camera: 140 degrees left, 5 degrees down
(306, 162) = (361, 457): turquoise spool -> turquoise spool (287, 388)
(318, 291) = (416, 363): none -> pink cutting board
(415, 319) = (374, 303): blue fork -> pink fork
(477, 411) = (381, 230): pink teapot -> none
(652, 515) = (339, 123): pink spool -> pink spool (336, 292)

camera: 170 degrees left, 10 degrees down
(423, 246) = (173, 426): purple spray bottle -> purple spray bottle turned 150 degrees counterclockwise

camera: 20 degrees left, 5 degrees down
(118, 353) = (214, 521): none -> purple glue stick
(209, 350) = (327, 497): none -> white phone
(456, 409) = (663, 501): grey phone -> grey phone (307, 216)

--

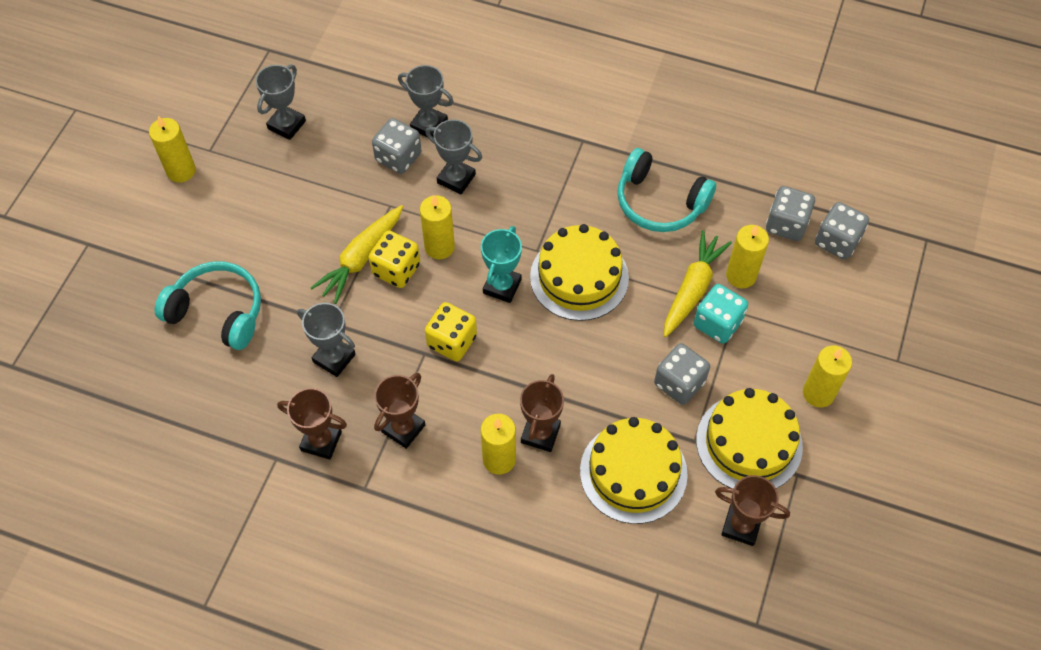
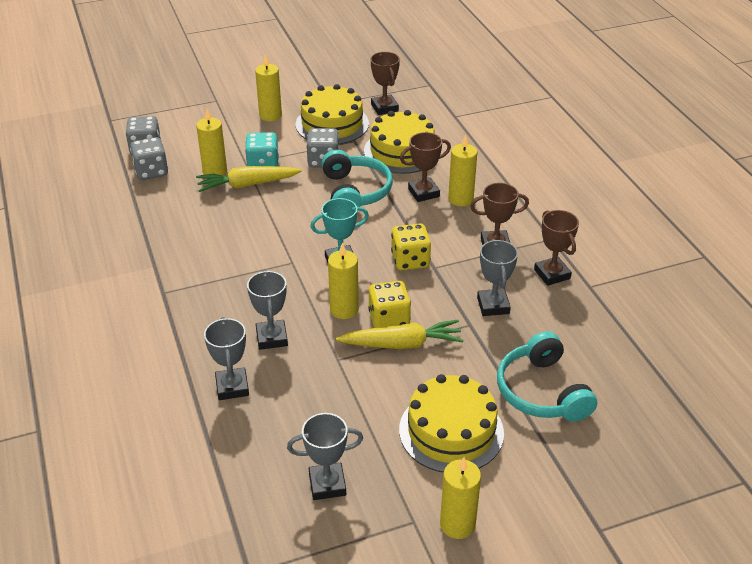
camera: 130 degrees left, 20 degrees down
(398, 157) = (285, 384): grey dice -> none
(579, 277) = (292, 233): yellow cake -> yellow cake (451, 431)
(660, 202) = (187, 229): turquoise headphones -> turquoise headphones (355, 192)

==

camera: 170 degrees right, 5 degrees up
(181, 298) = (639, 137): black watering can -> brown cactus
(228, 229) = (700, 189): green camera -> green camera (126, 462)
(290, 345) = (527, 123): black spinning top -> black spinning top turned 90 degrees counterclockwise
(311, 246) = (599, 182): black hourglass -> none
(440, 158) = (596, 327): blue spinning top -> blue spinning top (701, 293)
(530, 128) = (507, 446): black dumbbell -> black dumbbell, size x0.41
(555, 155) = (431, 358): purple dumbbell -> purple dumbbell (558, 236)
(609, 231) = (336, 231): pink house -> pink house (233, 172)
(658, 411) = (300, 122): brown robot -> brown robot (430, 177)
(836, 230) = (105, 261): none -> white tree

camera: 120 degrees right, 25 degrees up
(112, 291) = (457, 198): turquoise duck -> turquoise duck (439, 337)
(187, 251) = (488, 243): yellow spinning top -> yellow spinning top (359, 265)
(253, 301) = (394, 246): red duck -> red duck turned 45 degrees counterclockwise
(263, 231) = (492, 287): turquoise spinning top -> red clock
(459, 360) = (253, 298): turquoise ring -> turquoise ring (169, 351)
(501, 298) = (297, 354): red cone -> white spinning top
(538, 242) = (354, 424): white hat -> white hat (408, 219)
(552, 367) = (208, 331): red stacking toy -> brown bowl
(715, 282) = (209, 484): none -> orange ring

■ INSTRUCTIONS TO FOLLOW:
Which lines in the records above contain the string "dumbbell"? Copy them.

■ TASK RESPONSE:
(530, 128) = (507, 446): black dumbbell -> black dumbbell, size x0.41
(555, 155) = (431, 358): purple dumbbell -> purple dumbbell (558, 236)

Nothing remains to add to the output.